== TASK BRIEF ==
Your task is to retype each line of the data below exactly.

== RECORDS ==
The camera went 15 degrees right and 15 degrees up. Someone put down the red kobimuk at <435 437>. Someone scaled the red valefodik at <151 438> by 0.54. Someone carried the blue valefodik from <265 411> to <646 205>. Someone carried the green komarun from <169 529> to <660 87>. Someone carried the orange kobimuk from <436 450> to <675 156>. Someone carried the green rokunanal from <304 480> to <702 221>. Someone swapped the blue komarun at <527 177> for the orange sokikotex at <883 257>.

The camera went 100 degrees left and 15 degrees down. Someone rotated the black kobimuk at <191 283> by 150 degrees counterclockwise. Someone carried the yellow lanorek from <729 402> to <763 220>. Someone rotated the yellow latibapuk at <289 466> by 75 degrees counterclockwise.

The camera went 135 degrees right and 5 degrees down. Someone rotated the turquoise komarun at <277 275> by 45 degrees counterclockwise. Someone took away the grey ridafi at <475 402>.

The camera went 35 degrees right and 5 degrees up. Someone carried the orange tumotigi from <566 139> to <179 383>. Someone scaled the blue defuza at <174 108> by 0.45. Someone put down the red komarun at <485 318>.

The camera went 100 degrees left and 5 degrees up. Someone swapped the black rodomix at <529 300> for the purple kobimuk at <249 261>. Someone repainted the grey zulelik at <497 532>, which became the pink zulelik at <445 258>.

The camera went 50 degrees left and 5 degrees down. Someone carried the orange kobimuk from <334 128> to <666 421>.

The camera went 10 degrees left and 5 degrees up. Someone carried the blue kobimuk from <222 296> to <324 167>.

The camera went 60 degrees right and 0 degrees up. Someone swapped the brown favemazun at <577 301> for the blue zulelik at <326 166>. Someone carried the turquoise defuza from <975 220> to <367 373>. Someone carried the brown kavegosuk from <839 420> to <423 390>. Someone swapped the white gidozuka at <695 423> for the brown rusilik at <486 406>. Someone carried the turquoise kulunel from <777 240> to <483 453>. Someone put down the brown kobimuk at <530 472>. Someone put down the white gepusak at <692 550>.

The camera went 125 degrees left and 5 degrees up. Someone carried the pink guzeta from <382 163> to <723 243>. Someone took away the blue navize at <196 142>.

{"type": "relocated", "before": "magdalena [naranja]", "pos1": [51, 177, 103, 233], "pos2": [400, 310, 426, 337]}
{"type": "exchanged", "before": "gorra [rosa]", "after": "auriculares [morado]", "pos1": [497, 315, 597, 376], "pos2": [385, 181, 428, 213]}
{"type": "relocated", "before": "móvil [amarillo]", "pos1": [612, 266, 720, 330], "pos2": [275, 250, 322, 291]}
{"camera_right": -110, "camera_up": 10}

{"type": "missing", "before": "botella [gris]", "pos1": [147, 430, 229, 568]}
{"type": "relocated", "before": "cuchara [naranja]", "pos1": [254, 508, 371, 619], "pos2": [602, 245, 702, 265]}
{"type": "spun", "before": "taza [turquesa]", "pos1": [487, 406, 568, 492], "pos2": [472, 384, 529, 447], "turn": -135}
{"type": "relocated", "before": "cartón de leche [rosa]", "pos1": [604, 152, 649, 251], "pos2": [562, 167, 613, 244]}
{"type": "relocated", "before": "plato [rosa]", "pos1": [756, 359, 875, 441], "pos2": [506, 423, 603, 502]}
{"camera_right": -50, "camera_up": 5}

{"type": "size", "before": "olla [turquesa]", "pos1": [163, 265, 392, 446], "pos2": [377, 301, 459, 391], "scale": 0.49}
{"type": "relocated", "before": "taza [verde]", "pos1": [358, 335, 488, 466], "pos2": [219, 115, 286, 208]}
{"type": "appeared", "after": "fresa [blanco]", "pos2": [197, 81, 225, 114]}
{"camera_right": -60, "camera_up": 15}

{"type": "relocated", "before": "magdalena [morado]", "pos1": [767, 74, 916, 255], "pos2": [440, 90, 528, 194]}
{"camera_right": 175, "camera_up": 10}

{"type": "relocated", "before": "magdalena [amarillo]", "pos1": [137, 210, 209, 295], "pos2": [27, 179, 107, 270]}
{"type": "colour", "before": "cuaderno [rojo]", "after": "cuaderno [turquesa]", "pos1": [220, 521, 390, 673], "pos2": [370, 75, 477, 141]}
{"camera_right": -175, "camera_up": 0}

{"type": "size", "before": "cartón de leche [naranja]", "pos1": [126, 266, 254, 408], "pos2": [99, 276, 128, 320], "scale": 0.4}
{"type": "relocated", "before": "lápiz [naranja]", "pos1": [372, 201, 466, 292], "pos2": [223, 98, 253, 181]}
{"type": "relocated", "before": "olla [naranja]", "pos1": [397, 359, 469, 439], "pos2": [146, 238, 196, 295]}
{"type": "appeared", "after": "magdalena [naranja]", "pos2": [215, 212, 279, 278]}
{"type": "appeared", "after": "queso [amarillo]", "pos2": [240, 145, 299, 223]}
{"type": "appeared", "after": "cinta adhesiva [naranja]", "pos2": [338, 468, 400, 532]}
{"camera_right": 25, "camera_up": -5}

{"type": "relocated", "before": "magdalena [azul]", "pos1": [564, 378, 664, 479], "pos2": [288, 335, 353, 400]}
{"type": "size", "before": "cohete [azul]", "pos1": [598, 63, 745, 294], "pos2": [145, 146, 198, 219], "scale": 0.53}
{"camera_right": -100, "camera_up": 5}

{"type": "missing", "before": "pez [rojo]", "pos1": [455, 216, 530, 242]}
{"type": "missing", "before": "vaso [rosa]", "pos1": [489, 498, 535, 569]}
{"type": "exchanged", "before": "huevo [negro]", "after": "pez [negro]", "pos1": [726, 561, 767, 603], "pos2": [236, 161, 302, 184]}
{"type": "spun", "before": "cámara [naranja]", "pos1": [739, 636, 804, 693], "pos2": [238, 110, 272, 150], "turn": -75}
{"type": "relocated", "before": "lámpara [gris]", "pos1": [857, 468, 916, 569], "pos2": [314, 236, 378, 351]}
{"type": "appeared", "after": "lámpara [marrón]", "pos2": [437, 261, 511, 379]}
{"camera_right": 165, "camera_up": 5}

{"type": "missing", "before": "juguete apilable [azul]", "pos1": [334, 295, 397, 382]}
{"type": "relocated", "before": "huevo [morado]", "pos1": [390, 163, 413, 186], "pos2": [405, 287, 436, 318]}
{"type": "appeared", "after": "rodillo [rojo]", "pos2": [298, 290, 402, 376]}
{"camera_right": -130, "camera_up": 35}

== ANSWER AREA ==
The camera went 15 degrees right and 15 degrees up. Someone put down the red kobimuk at <435 437>. Someone scaled the red valefodik at <151 438> by 0.54. Someone carried the blue valefodik from <265 411> to <646 205>. Someone carried the green komarun from <169 529> to <660 87>. Someone carried the orange kobimuk from <436 450> to <675 156>. Someone carried the green rokunanal from <304 480> to <702 221>. Someone swapped the blue komarun at <527 177> for the orange sokikotex at <883 257>.

The camera went 100 degrees left and 15 degrees down. Someone rotated the black kobimuk at <191 283> by 150 degrees counterclockwise. Someone carried the yellow lanorek from <729 402> to <763 220>. Someone rotated the yellow latibapuk at <289 466> by 75 degrees counterclockwise.

The camera went 135 degrees right and 5 degrees down. Someone rotated the turquoise komarun at <277 275> by 45 degrees counterclockwise. Someone took away the grey ridafi at <475 402>.

The camera went 35 degrees right and 5 degrees up. Someone carried the orange tumotigi from <566 139> to <179 383>. Someone scaled the blue defuza at <174 108> by 0.45. Someone put down the red komarun at <485 318>.

The camera went 100 degrees left and 5 degrees up. Someone swapped the black rodomix at <529 300> for the purple kobimuk at <249 261>. Someone repainted the grey zulelik at <497 532>, which became the pink zulelik at <445 258>.

The camera went 50 degrees left and 5 degrees down. Someone carried the orange kobimuk from <334 128> to <666 421>.

The camera went 10 degrees left and 5 degrees up. Someone carried the blue kobimuk from <222 296> to <324 167>.

The camera went 60 degrees right and 0 degrees up. Someone swapped the brown favemazun at <577 301> for the blue zulelik at <326 166>. Someone carried the turquoise defuza from <975 220> to <367 373>. Someone carried the brown kavegosuk from <839 420> to <423 390>. Someone swapped the white gidozuka at <695 423> for the brown rusilik at <486 406>. Someone carried the turquoise kulunel from <777 240> to <483 453>. Someone put down the brown kobimuk at <530 472>. Someone put down the white gepusak at <692 550>.

The camera went 125 degrees left and 5 degrees up. Someone carried the pink guzeta from <382 163> to <723 243>. Someone took away the blue navize at <196 142>.

{"type": "relocated", "before": "magdalena [naranja]", "pos1": [51, 177, 103, 233], "pos2": [400, 310, 426, 337]}
{"type": "exchanged", "before": "gorra [rosa]", "after": "auriculares [morado]", "pos1": [497, 315, 597, 376], "pos2": [385, 181, 428, 213]}
{"type": "relocated", "before": "móvil [amarillo]", "pos1": [612, 266, 720, 330], "pos2": [275, 250, 322, 291]}
{"camera_right": -110, "camera_up": 10}

{"type": "missing", "before": "botella [gris]", "pos1": [147, 430, 229, 568]}
{"type": "relocated", "before": "cuchara [naranja]", "pos1": [254, 508, 371, 619], "pos2": [602, 245, 702, 265]}
{"type": "spun", "before": "taza [turquesa]", "pos1": [487, 406, 568, 492], "pos2": [472, 384, 529, 447], "turn": -135}
{"type": "relocated", "before": "cartón de leche [rosa]", "pos1": [604, 152, 649, 251], "pos2": [562, 167, 613, 244]}
{"type": "relocated", "before": "plato [rosa]", "pos1": [756, 359, 875, 441], "pos2": [506, 423, 603, 502]}
{"camera_right": -50, "camera_up": 5}

{"type": "size", "before": "olla [turquesa]", "pos1": [163, 265, 392, 446], "pos2": [377, 301, 459, 391], "scale": 0.49}
{"type": "relocated", "before": "taza [verde]", "pos1": [358, 335, 488, 466], "pos2": [219, 115, 286, 208]}
{"type": "appeared", "after": "fresa [blanco]", "pos2": [197, 81, 225, 114]}
{"camera_right": -60, "camera_up": 15}

{"type": "relocated", "before": "magdalena [morado]", "pos1": [767, 74, 916, 255], "pos2": [440, 90, 528, 194]}
{"camera_right": 175, "camera_up": 10}

{"type": "relocated", "before": "magdalena [amarillo]", "pos1": [137, 210, 209, 295], "pos2": [27, 179, 107, 270]}
{"type": "colour", "before": "cuaderno [rojo]", "after": "cuaderno [turquesa]", "pos1": [220, 521, 390, 673], "pos2": [370, 75, 477, 141]}
{"camera_right": -175, "camera_up": 0}

{"type": "size", "before": "cartón de leche [naranja]", "pos1": [126, 266, 254, 408], "pos2": [99, 276, 128, 320], "scale": 0.4}
{"type": "relocated", "before": "lápiz [naranja]", "pos1": [372, 201, 466, 292], "pos2": [223, 98, 253, 181]}
{"type": "relocated", "before": "olla [naranja]", "pos1": [397, 359, 469, 439], "pos2": [146, 238, 196, 295]}
{"type": "appeared", "after": "magdalena [naranja]", "pos2": [215, 212, 279, 278]}
{"type": "appeared", "after": "queso [amarillo]", "pos2": [240, 145, 299, 223]}
{"type": "appeared", "after": "cinta adhesiva [naranja]", "pos2": [338, 468, 400, 532]}
{"camera_right": 25, "camera_up": -5}

{"type": "relocated", "before": "magdalena [azul]", "pos1": [564, 378, 664, 479], "pos2": [288, 335, 353, 400]}
{"type": "size", "before": "cohete [azul]", "pos1": [598, 63, 745, 294], "pos2": [145, 146, 198, 219], "scale": 0.53}
{"camera_right": -100, "camera_up": 5}

{"type": "missing", "before": "pez [rojo]", "pos1": [455, 216, 530, 242]}
{"type": "missing", "before": "vaso [rosa]", "pos1": [489, 498, 535, 569]}
{"type": "exchanged", "before": "huevo [negro]", "after": "pez [negro]", "pos1": [726, 561, 767, 603], "pos2": [236, 161, 302, 184]}
{"type": "spun", "before": "cámara [naranja]", "pos1": [739, 636, 804, 693], "pos2": [238, 110, 272, 150], "turn": -75}
{"type": "relocated", "before": "lámpara [gris]", "pos1": [857, 468, 916, 569], "pos2": [314, 236, 378, 351]}
{"type": "appeared", "after": "lámpara [marrón]", "pos2": [437, 261, 511, 379]}
{"camera_right": 165, "camera_up": 5}

{"type": "missing", "before": "juguete apilable [azul]", "pos1": [334, 295, 397, 382]}
{"type": "relocated", "before": "huevo [morado]", "pos1": [390, 163, 413, 186], "pos2": [405, 287, 436, 318]}
{"type": "appeared", "after": "rodillo [rojo]", "pos2": [298, 290, 402, 376]}
{"camera_right": -130, "camera_up": 35}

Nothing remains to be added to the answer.